* **What this task involves**
From the items below, pull out every line that contains the string "kern", and copy each such line. Treat case as significant.
--- START OF Material for this exercise ---
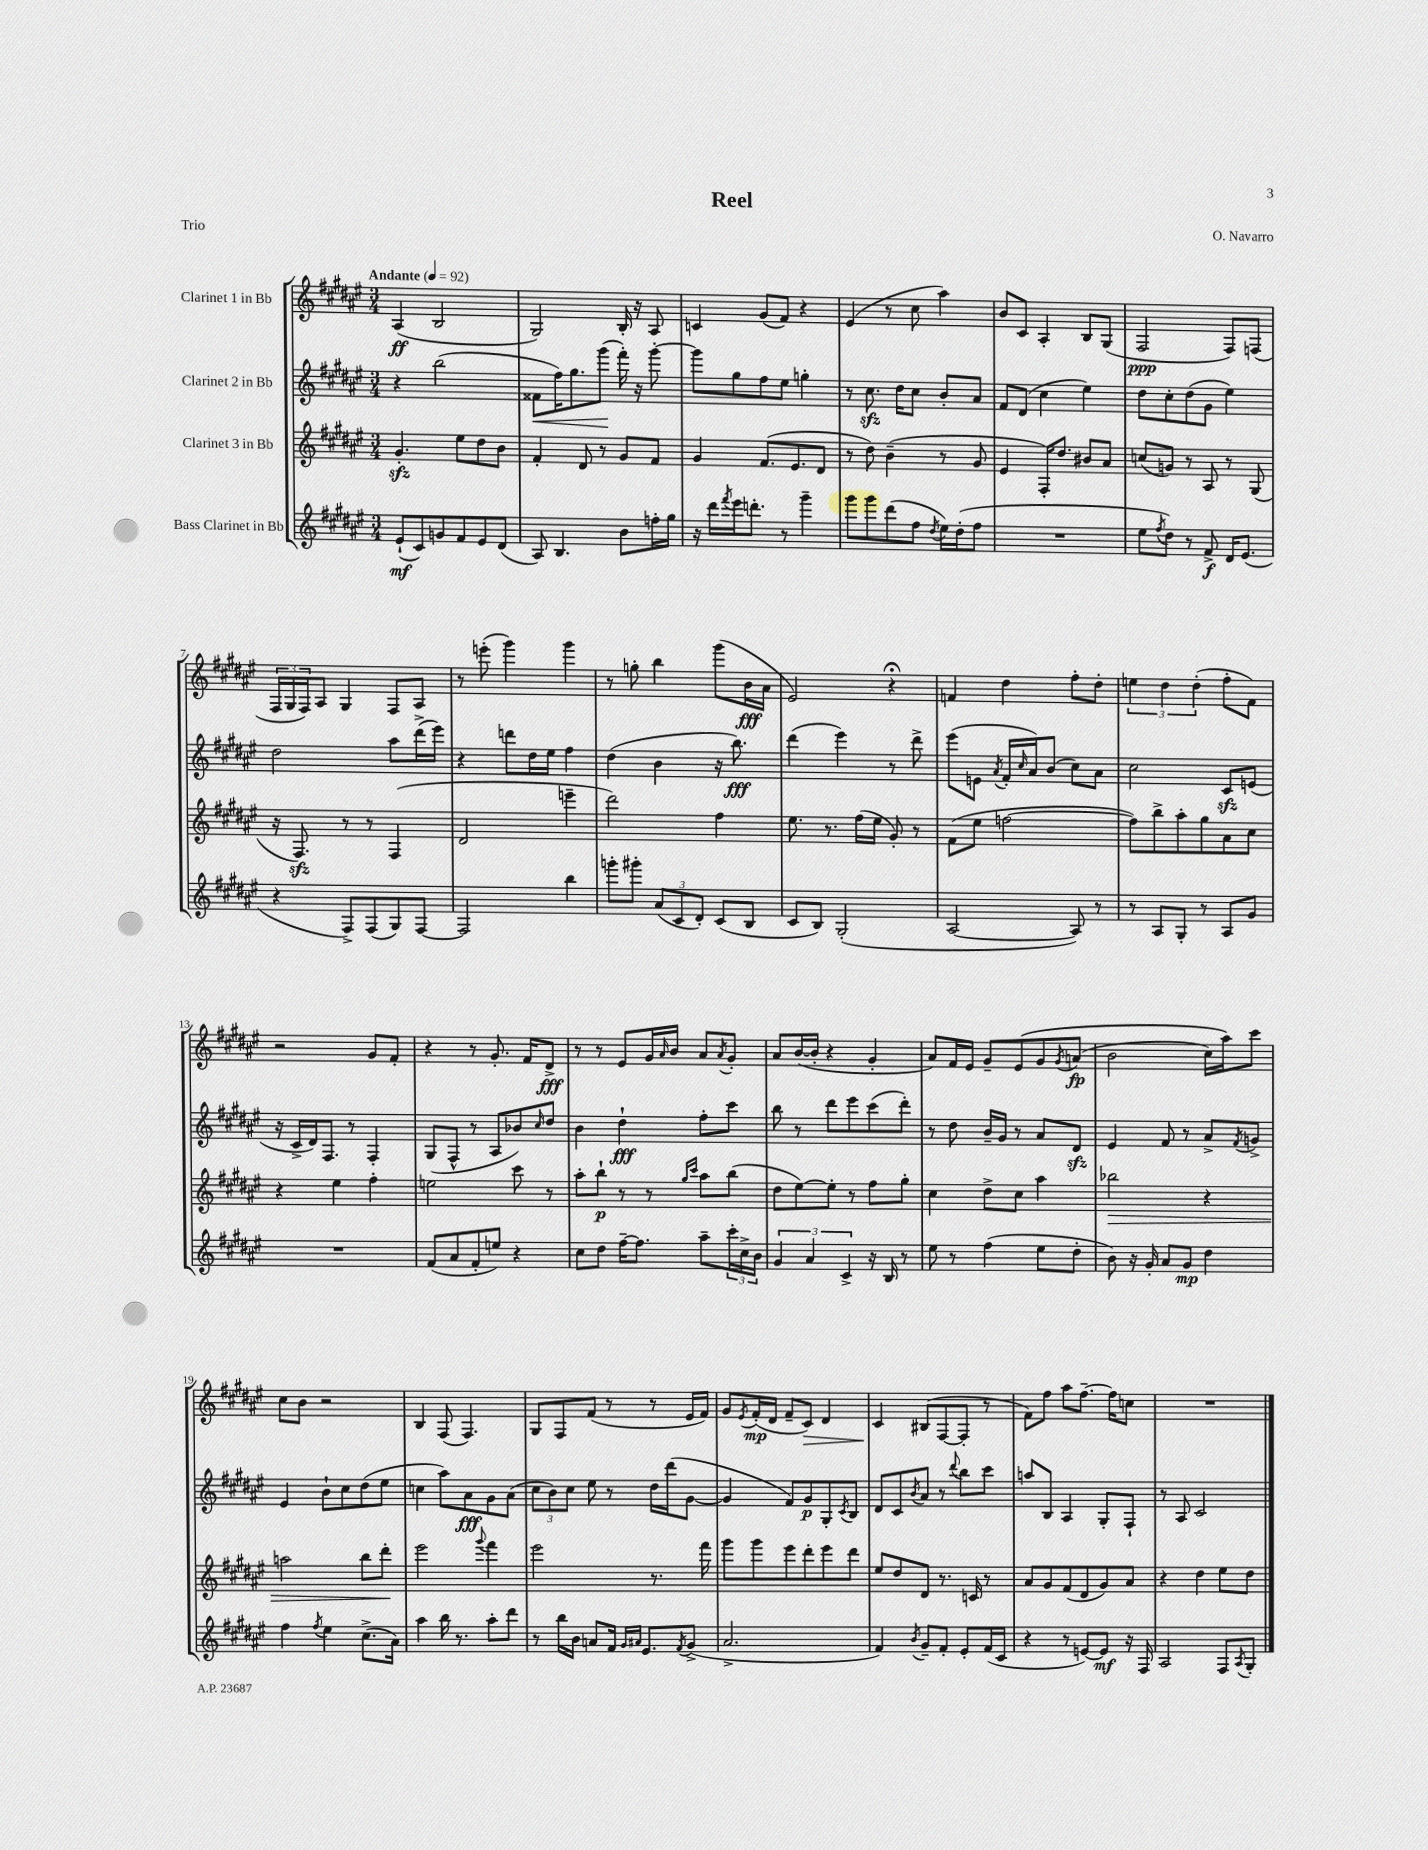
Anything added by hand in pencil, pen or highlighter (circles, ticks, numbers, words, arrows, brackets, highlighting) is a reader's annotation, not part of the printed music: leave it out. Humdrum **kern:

**kern	**kern	**kern	**kern
*staff4	*staff3	*staff2	*staff1
*clefG2	*clefG2	*clefG2	*clefG2
*k[f#c#g#d#a#e#]	*k[f#c#g#d#a#e#]	*k[f#c#g#d#a#e#]	*k[f#c#g#d#a#e#]
*M3/4	*M3/4	*M3/4	*M3/4
*MM92	*MM92	*MM92	*MM92
(8e#`	4.g#'	4r	(4A#
8c#)	.	.	.
8g	.	(2bb	2B
8f#	8ee#	.	.
8e#	8dd#	.	.
(8d#	8b	.	.
=	=	=	=
8A#)	4f#'	8f##	2G#)
4.B	.	16ff#)	.
.	.	8.gg#	.
.	8d#	.	.
.	8r	(8ggg#	.
8b	8g#	16fff#')	16B'
.	.	16r	16r
16ff'	8f#	[8ggg#'	8A#
16gg#	.	.	.
=	=	=	=
16r	4g#	8ggg#]	4c
16ddd#	.	.	.
8qfff#	.	.	.
16eee#	.	8gg#	.
8.ddd'	.	.	.
.	(8.f#	8ff#	(8g#
8r	.	8ee#	8f#)
.	8.e#	.	.
4ggg#~	.	4gg'	4r
.	8d#	.	.
=	=	=	=
8ggg#	8r	8r	(4e#
8ggg#	8dd#)	8.cc#	.
(8ddd#	(4b~	.	8r
.	.	16dd#	.
8ff#	.	8cc#	8cc#
8qdd#	.	.	.
16ee#)	8r	8b'	4aa#)
(16dd#'	.	.	.
8ff#	8g#	8a#	.
=	=	=	=
2.r	4e#	8f#	8b
.	.	(8d#	8c#
.	16F#')	4cc#	4A#'
.	8.dd#	.	.
.	8b#	4ee#)	8B
.	8a#	.	(8G#
=	=	=	=
8ee#	(8cc	8dd#	2F#
8qff#	.	.	.
8dd#)	8g)	8cc#'	.
8r	8r	(8dd#	.
8f#^	8A#	8g#	.
16d#	8r	4ee#)	8F#)
(8.e#	.	.	.
.	(8G#	.	(8F
=	=	=	=
4r	16r	2dd#	24F#
.	.	.	24G#
.	8.F#)	.	.
.	.	.	24F#)
.	.	.	8A#
8F#^)	8r	.	4G#
(8F#	8r	.	.
8G#)	(4F#	8aa#	8F#
[8F#	.	(16ddd#^	8A#
.	.	16eee#)	.
=	=	=	=
2F#]	2d#	4r	8r
.	.	.	(8eee'
.	.	8ddd	4ggg#)
.	.	16dd#	.
.	.	16ee#	.
4bb	4eee~	4ff#	4ggg#
=	=	=	=
8ggg'	2ddd#)	(4dd#	8r
8ggg#'	.	.	8gg'
(12a#	.	4b	4bb
12c#	.	.	.
12d#')	.	.	.
(8c#	4ff#	16r	(8ggg#
.	.	8.bb)	.
8B	.	.	16b
.	.	.	16a#
=	=	=	=
8c#	8.ee#	(4ddd#	2e#)
8B)	.	.	.
.	8.r	.	.
(2G#'	.	4eee#)	.
.	(16ff#	.	.
.	16ee#	.	.
.	8g#')	8r	4r;
.	8r	8ddd#^	.
=	=	=	=
[2A#	(8f#	(8eee#	4f
.	8ee#	8e	.
.	.	8qa#	.
.	[2ff	16f#'	4dd#
.	.	16qqcc#	.
.	.	16a#)	.
.	.	(8b	.
8A#])	.	8cc#)	8ff#'
8r	.	8a#	8dd#'
=	=	=	=
8r	8ff])	2cc#	6ee
8A#	8bb^	.	.
.	.	.	6dd#
8G#'	8aa#'	.	.
.	.	.	(6dd#'
8r	8gg#	.	.
8A#	8a#	8c#	8ff#'
8g#	8cc#	(8e	8f#)
=	=	=	=
2.r	4r	16r	2r
.	.	16c#^	.
.	.	16d#)	.
.	.	8.F#	.
.	4ee#	.	.
.	.	8r	.
.	4ff#'	4F#'	8g#
.	.	.	8f#'
=	=	=	=
(8f#	2ee	(8G#	4r
8a#	.	8F#^^	.
8f#'	.	8r	8r
8ee)	.	8A#	8.g#'
4r	8ccc#	8b-)	.
.	.	.	16f#
.	.	16qqcc#	.
.	8r	8dd#	8d#^
=	=	=	=
8cc#	8aa#'	4b	8r
8dd#	8bb`	.	8r
[16ff#~	8r	4dd#`	8e#
8.ff#]	.	.	.
.	8r	.	16g#
.	.	.	16qqa#
.	.	.	16b
.	16qqgg#	.	.
.	16qqccc#	.	.
8aa#~	8aa#	8ff#'	8a#
.	.	.	8qa#
24ccc#'	(8bb	8ccc#	8g#'
24cc#^	.	.	.
24b	.	.	.
=	=	=	=
6g#	8dd#	8bb	8a#
.	[8ee#)	8r	([16b
6a#	.	.	.
.	.	.	16b']
.	8ee#']	8ddd#	4r
6c#^	.	.	.
.	8r	8eee#	.
16r	8ff#	(8ccc#	4g#'
16B	.	.	.
8r	8gg#'	8ddd#')	.
=	=	=	=
8ee#	4cc#	8r	8a#)
8r	.	8dd#	16f#
.	.	.	16e#
(4ff#	8dd#^	16b~	8g#~
.	.	16g#	.
.	8cc#	8r	&(8e#
8ee#	4aa#	8a#	8g#
.	.	.	8qg#
8dd#'	.	8d#	(8a
=	=	=	=
8b)	2bb-	4e#	2b
16r	.	.	.
16g#'	.	.	.
8a#	.	8f#	.
8g#	.	8r	.
4dd#	4r	8a#^	16cc#)
.	.	.	16aa#&)
.	.	8qf#	.
.	.	8g^	8ccc#
=	=	=	=
4ff#	2aa	4e#	8cc#
.	.	.	8b
8qff#	.	.	.
4ee#	.	8b`	2r
.	.	8cc#	.
(8.cc#^	8bb	(8dd#	.
.	8ddd#'	8ee#	.
16a#)	.	.	.
=	=	=	=
4aa#	2eee#	4cc	4B
16bb	.	8aa#)	(8F#
8.r	.	.	.
.	.	8a#	4.F#)
.	8qqggg#	.	.
8aa#'	4fff#	8g#	.
8ddd#	.	(8a#	.
=	=	=	=
8r	2eee#	12cc#	8G#
.	.	12b)	.
16bb	.	.	8F#
.	.	12cc#	.
16b	.	.	.
8a	.	8ee#	(8f#
16f#	.	8r	8r
16qqg#	.	.	.
16qqa#	.	.	.
8.e#	.	.	.
.	8.r	16dd#	8r
.	.	(16ddd#	.
8qf#	.	.	.
(8g#^	.	[8g#	16e#
.	16fff#	.	16f#)
=	=	=	=
2.a#^	8ggg#	4g#]	8g#
.	.	.	8qe#
.	8ggg#	.	(16f#'
.	.	.	16d#
.	8eee#	8f#)	8f#~
.	8ddd#'	8g#	8c#)
.	8eee#	8G#'	4d#
.	.	8qc#	.
.	8ddd#	8B	.
=	=	=	=
4f#)	8ee#	8d#	4c#
.	8dd#	8c#	.
8qb	.	8qb	.
8g#~	8d#	8a#	(8B#
8f#'	8.r	8r	[8F#
.	.	8qqddd#	.
8e#'	.	8bb	8F#']
.	16c	.	.
(16f#	8r	8ccc#	8r
16c#	.	.	.
=	=	=	=
4r	8a#	8aa	8f#)
.	8g#	8B	8ff#
8r	(8f#	4A#	8aa#
[8e)	8d#	.	[8.ff#~
8e]	8g#)	8G#'	.
.	.	.	16ff#]
16r	8a#	8F#`	8cc
16F#	.	.	.
=	=	=	=
2A#	4r	8r	2.r
.	.	8A#	.
.	4dd#	2c#	.
8F#	8ee#	.	.
8qA#	.	.	.
8G#'	8dd#	.	.
==	==	==	==
*-	*-	*-	*-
--- END OF Material for this exercise ---
* **Task response**
Anything added by hand in pencil, pen or highlighter (circles, ticks, numbers, words, arrows, brackets, highlighting) is a reader's annotation, not part of the printed music: leave it out. Humdrum **kern:
**kern	**kern	**kern	**kern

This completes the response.